*DATA EXTRACT*
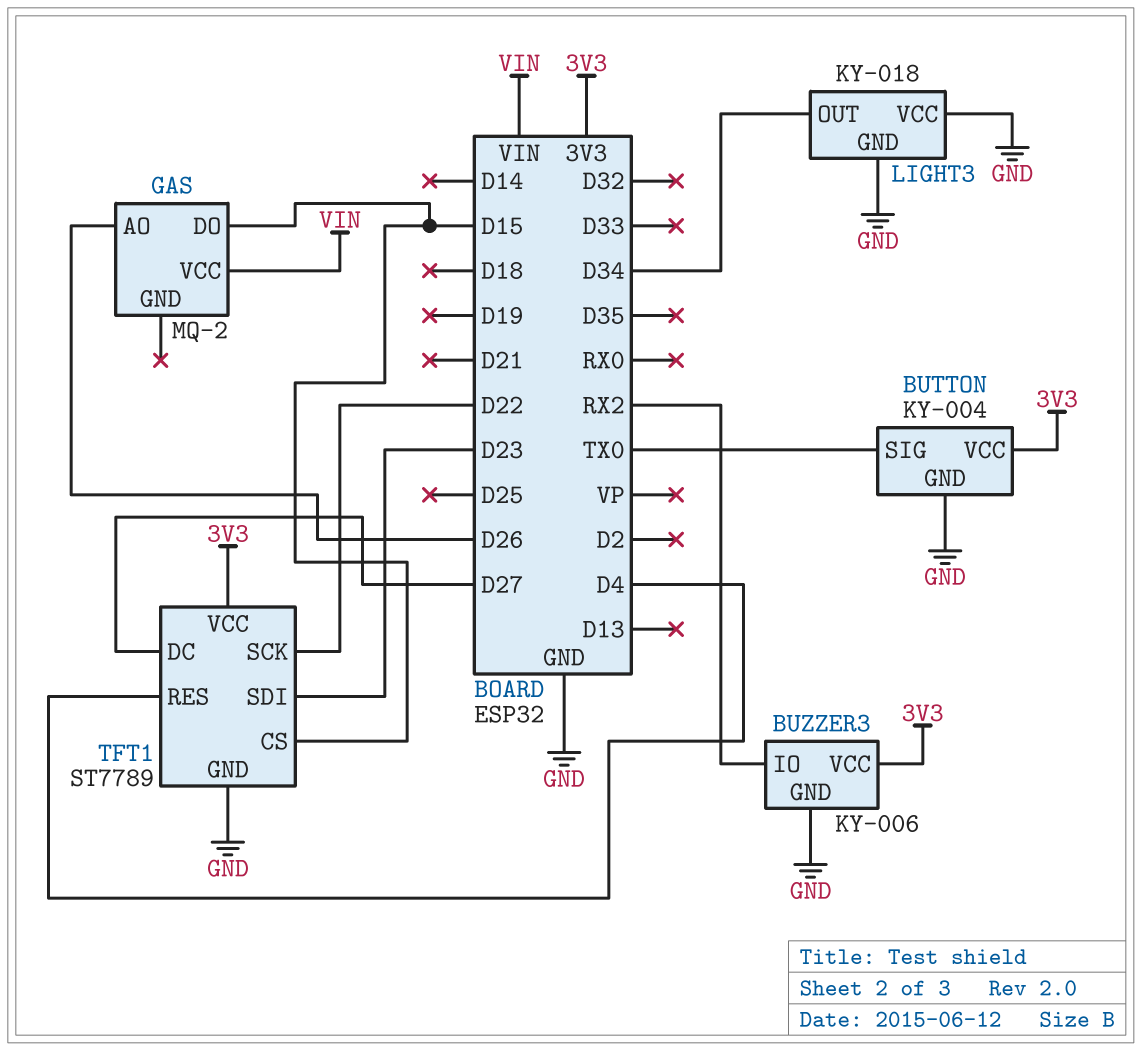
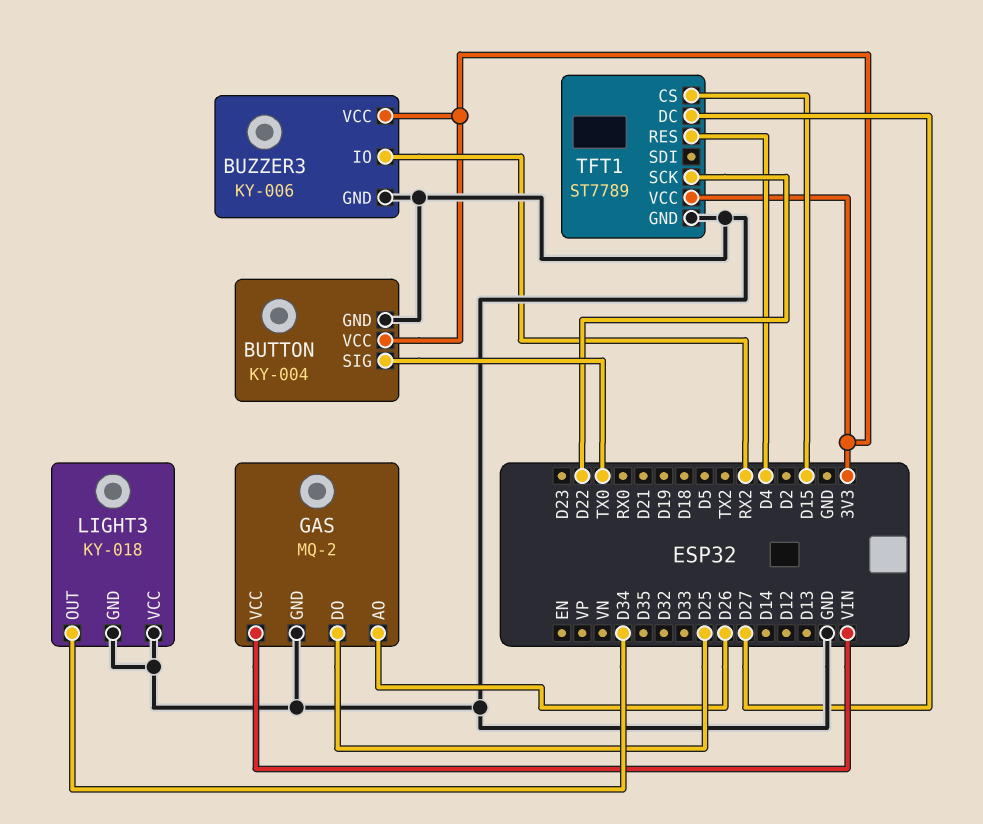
GAS pin DO: D15 -> D25
GAS pin GND: none -> GND
TFT1 pin SDI: D23 -> none

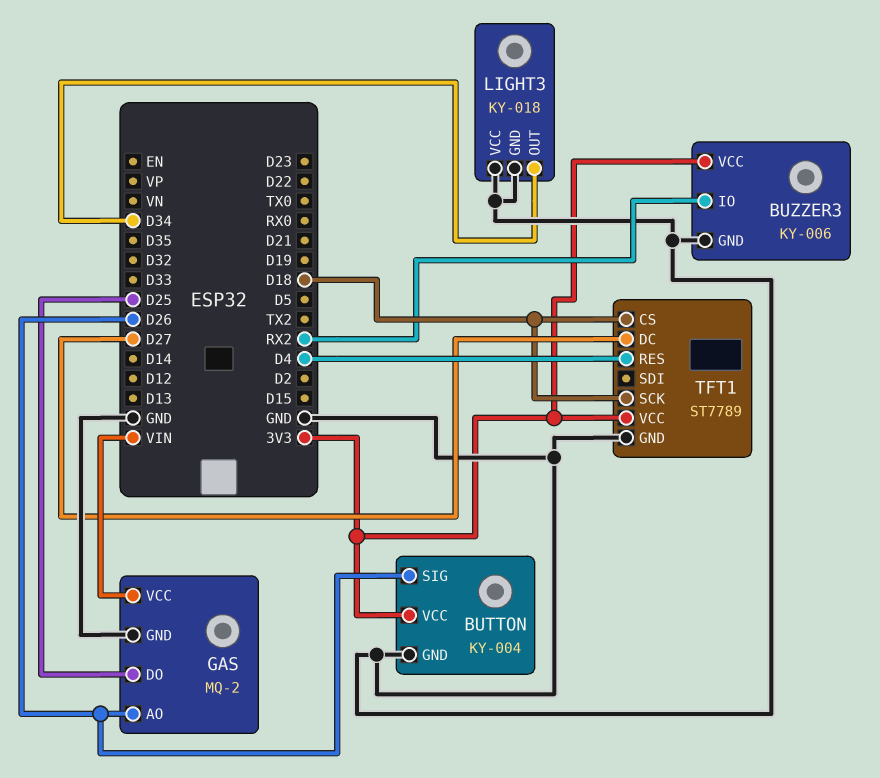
BUTTON pin SIG: TX0 -> D26
TFT1 pin CS: D15 -> D18
TFT1 pin SCK: D22 -> D18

*INSTRUCTIONS FOR THE TASK*
The goal is an exact reprint of the entries, leaving out the pictures.

*ANSWER AREA*
GAS pin DO: D15 -> D25
GAS pin GND: none -> GND
TFT1 pin SDI: D23 -> none

BUTTON pin SIG: TX0 -> D26
TFT1 pin CS: D15 -> D18
TFT1 pin SCK: D22 -> D18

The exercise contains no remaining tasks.